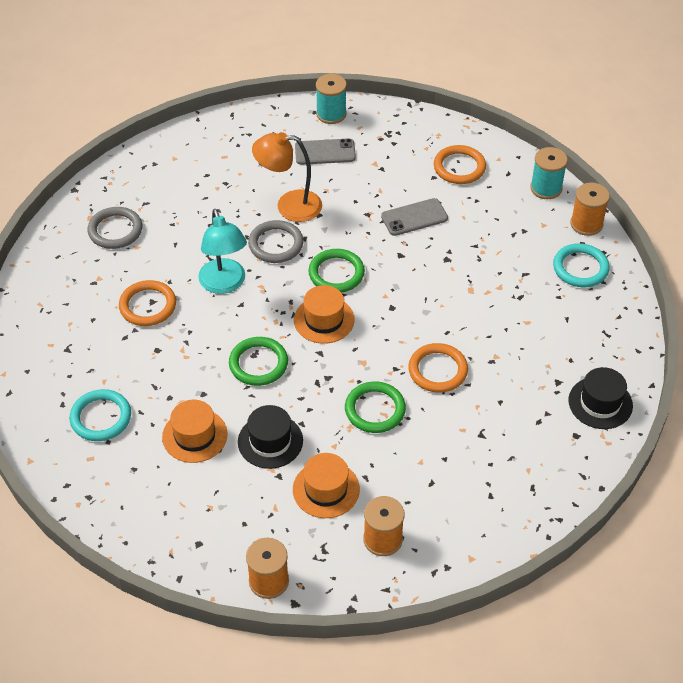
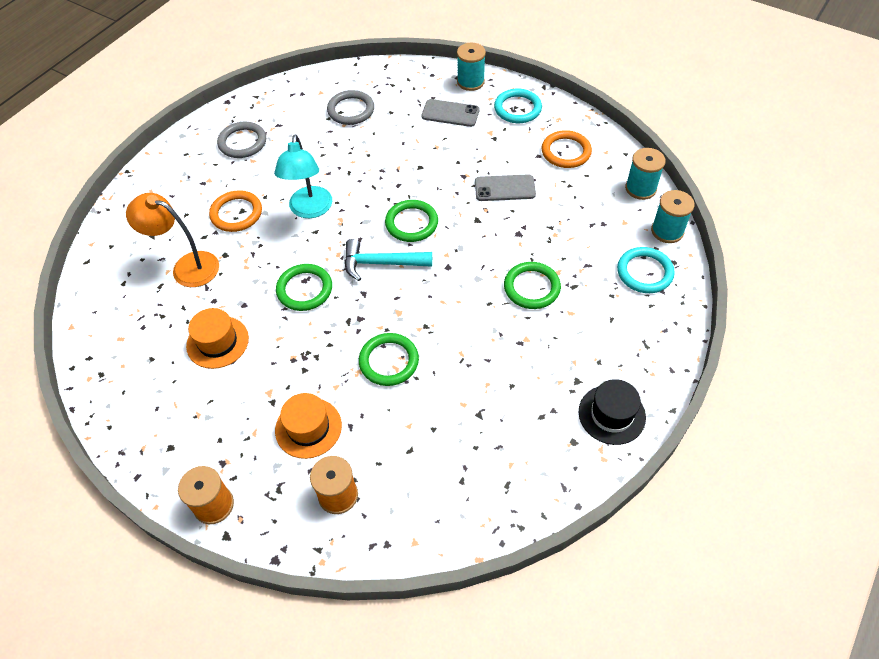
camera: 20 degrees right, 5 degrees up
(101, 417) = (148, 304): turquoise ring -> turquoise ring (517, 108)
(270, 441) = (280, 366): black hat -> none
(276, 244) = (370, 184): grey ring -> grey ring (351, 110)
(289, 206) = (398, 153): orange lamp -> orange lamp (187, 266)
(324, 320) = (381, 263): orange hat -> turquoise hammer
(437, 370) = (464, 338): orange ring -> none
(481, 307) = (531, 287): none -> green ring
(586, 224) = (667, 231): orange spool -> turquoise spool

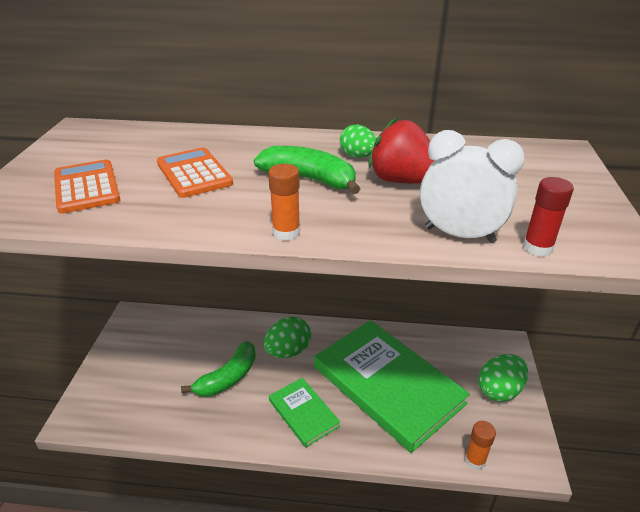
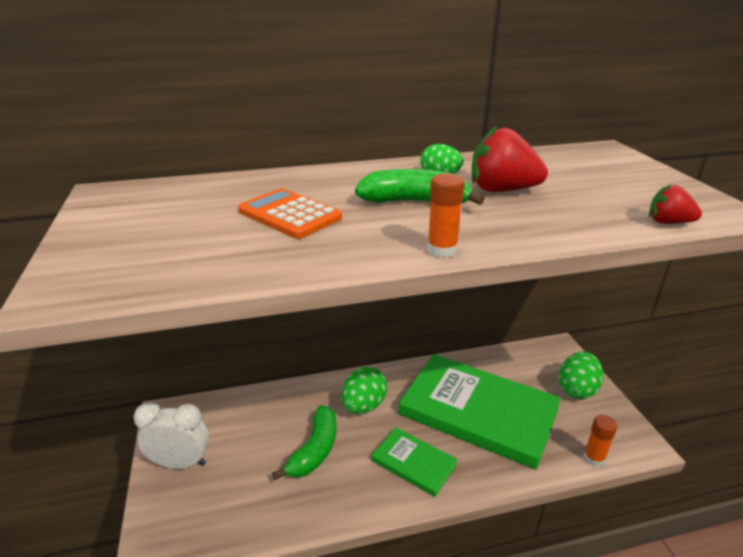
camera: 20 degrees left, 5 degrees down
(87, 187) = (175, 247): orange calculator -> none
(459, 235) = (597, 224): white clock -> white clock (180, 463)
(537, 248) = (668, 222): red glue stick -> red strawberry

§ **YOUR OBJECTIVE**
All of the data above needs to be given again exactly. Leave out each image.

§ **RESPONSE TO THE TASK**
camera: 20 degrees right, 5 degrees up
(101, 417) = (148, 304): turquoise ring -> turquoise ring (517, 108)
(270, 441) = (280, 366): black hat -> none
(276, 244) = (370, 184): grey ring -> grey ring (351, 110)
(289, 206) = (398, 153): orange lamp -> orange lamp (187, 266)
(324, 320) = (381, 263): orange hat -> turquoise hammer
(437, 370) = (464, 338): orange ring -> none
(481, 307) = (531, 287): none -> green ring
(586, 224) = (667, 231): orange spool -> turquoise spool

camera: 20 degrees left, 5 degrees down
(87, 187) = (175, 247): orange calculator -> none
(459, 235) = (597, 224): white clock -> white clock (180, 463)
(537, 248) = (668, 222): red glue stick -> red strawberry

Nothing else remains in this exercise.